(Scene comparison data)
※ ※ ※
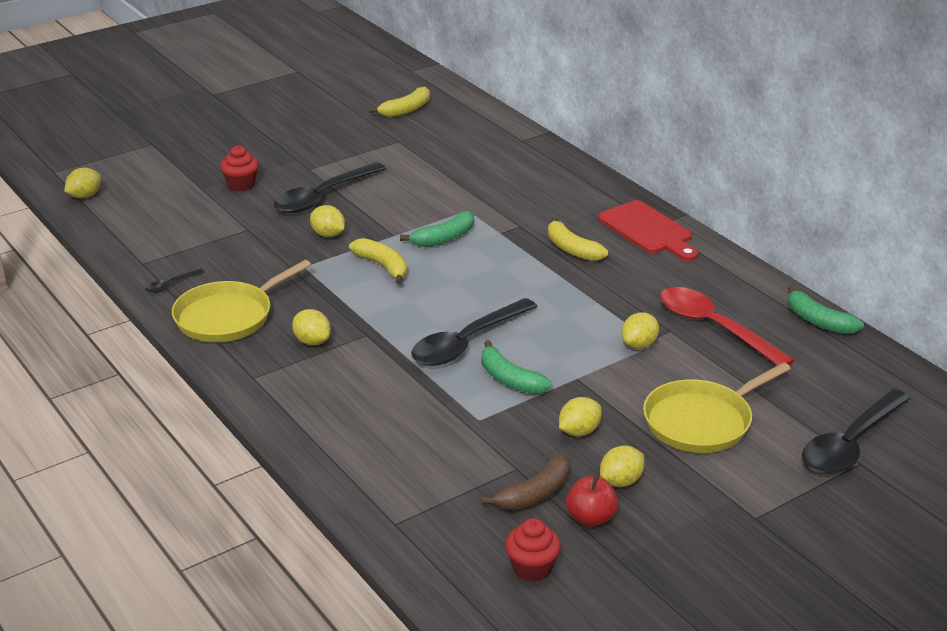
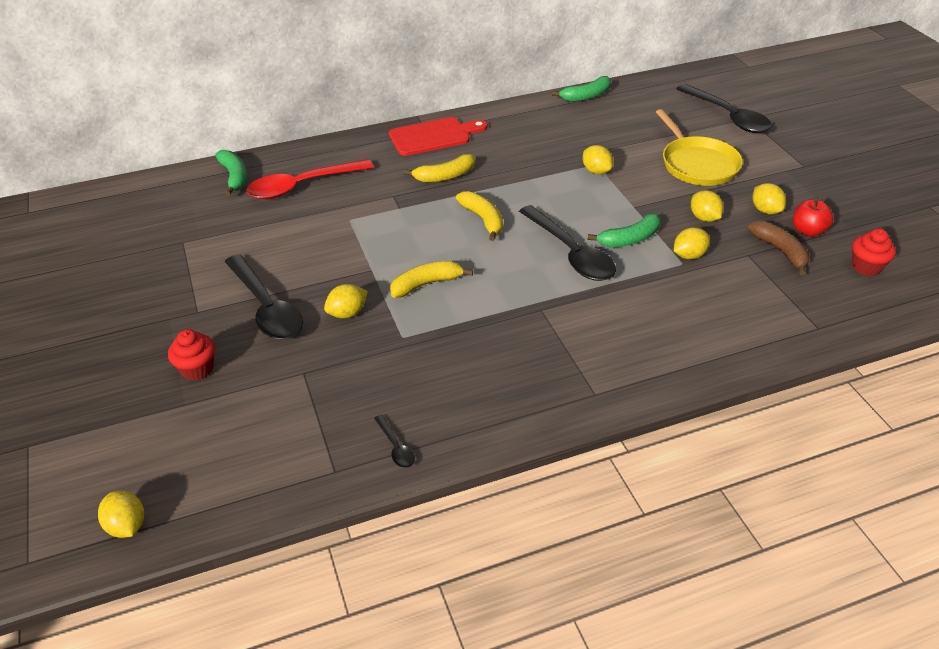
camera: 75 degrees left, 10 degrees up
(228, 317) = (479, 404): yellow pan -> none
(312, 341) = (543, 346): yellow lemon -> yellow lemon (689, 255)
(406, 110) = (117, 227): yellow banana -> yellow banana (483, 219)
(444, 238) = (393, 240): green banana -> green banana (234, 177)
(714, 328) = (582, 136): red spoon -> red spoon (302, 186)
※ ※ ※
Images stay out, but the rest of the records must be retyped exactly.

> _Response to the task_
camera: 75 degrees left, 10 degrees up
(228, 317) = (479, 404): yellow pan -> none
(312, 341) = (543, 346): yellow lemon -> yellow lemon (689, 255)
(406, 110) = (117, 227): yellow banana -> yellow banana (483, 219)
(444, 238) = (393, 240): green banana -> green banana (234, 177)
(714, 328) = (582, 136): red spoon -> red spoon (302, 186)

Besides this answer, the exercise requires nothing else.